Dataset records:

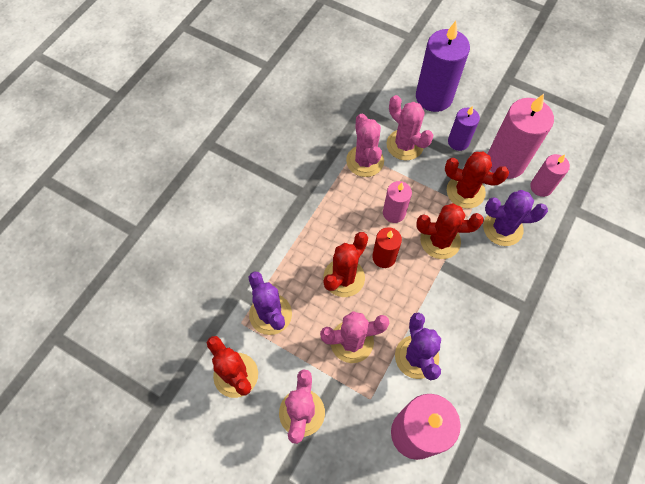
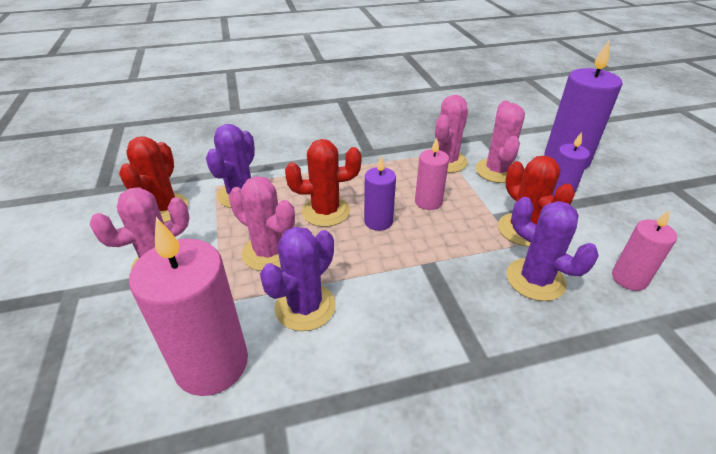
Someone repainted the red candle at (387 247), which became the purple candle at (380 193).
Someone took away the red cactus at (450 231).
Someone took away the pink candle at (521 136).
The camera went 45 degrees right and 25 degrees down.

--

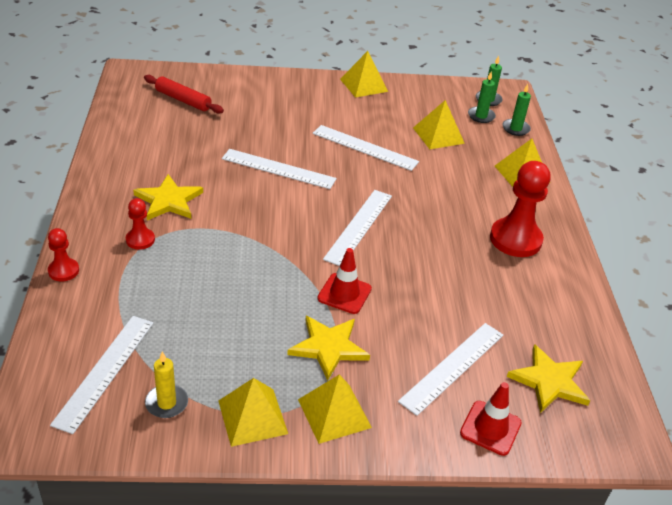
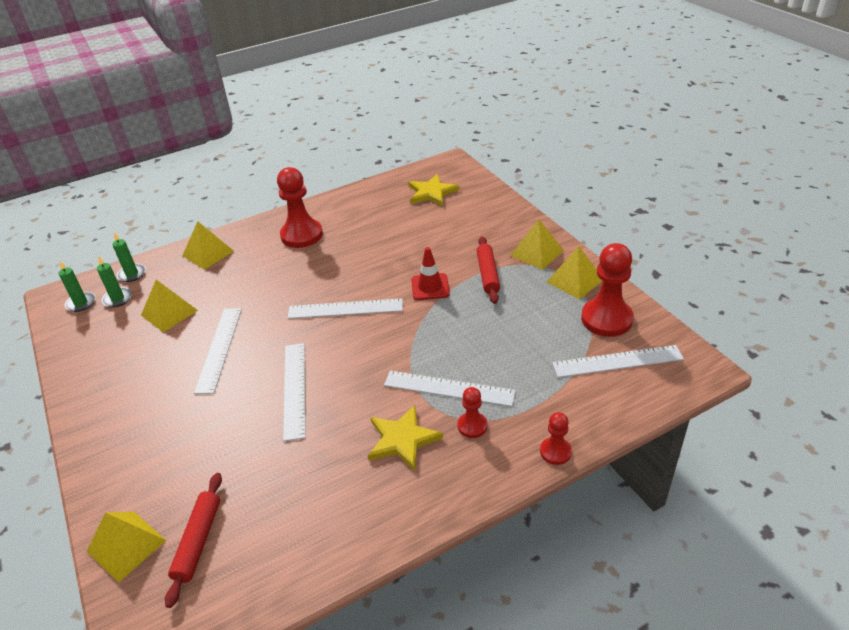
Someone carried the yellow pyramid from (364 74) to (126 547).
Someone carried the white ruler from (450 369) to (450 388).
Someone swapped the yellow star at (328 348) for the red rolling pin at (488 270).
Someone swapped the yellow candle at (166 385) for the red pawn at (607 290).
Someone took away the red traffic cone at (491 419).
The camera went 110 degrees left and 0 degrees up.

Description of the task: Copy out, word for word, the part of the entries above that begins at the line with "Someone carried the yellow" and ends at the line with "Someone swapped the yellow star", including both.

Result of this task:
Someone carried the yellow pyramid from (364 74) to (126 547).
Someone carried the white ruler from (450 369) to (450 388).
Someone swapped the yellow star at (328 348) for the red rolling pin at (488 270).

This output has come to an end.